| What the exercise asks |
Your output must reproduce all the records below precisely and contain no pictures.

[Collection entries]
----

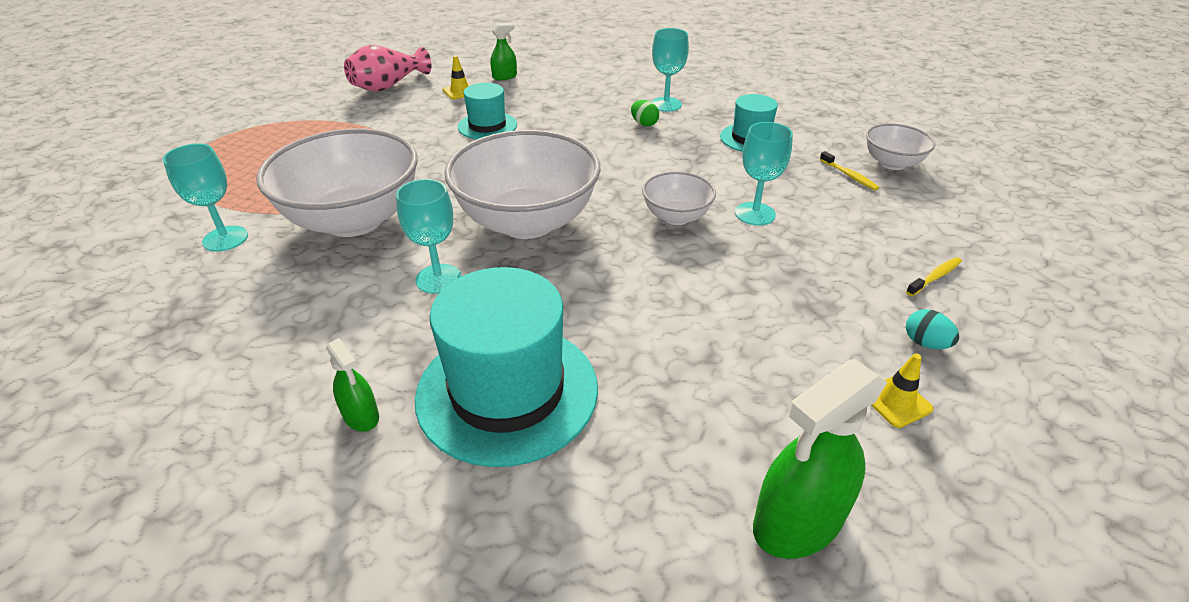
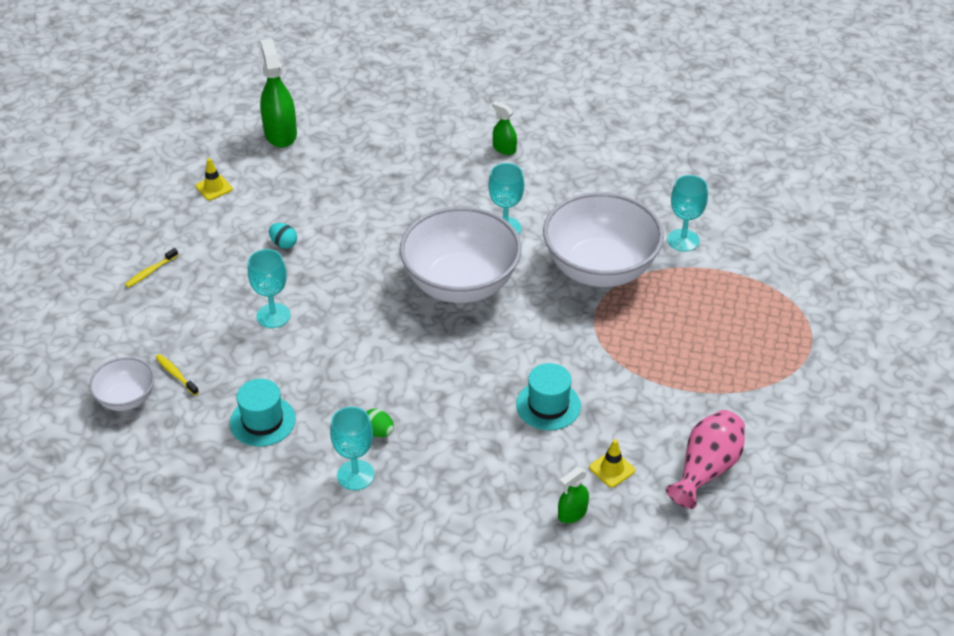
camera: 170 degrees right, 5 degrees up
(507, 391) = (431, 168): turquoise hat -> none
(676, 217) = (339, 304): white bowl -> none
(797, 522) = (280, 134): green spray bottle -> green spray bottle turned 60 degrees counterclockwise
(925, 343) = (181, 222): turquoise egg -> turquoise egg (284, 244)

----

| Answer to the exercise |
camera: 170 degrees right, 5 degrees up
(507, 391) = (431, 168): turquoise hat -> none
(676, 217) = (339, 304): white bowl -> none
(797, 522) = (280, 134): green spray bottle -> green spray bottle turned 60 degrees counterclockwise
(925, 343) = (181, 222): turquoise egg -> turquoise egg (284, 244)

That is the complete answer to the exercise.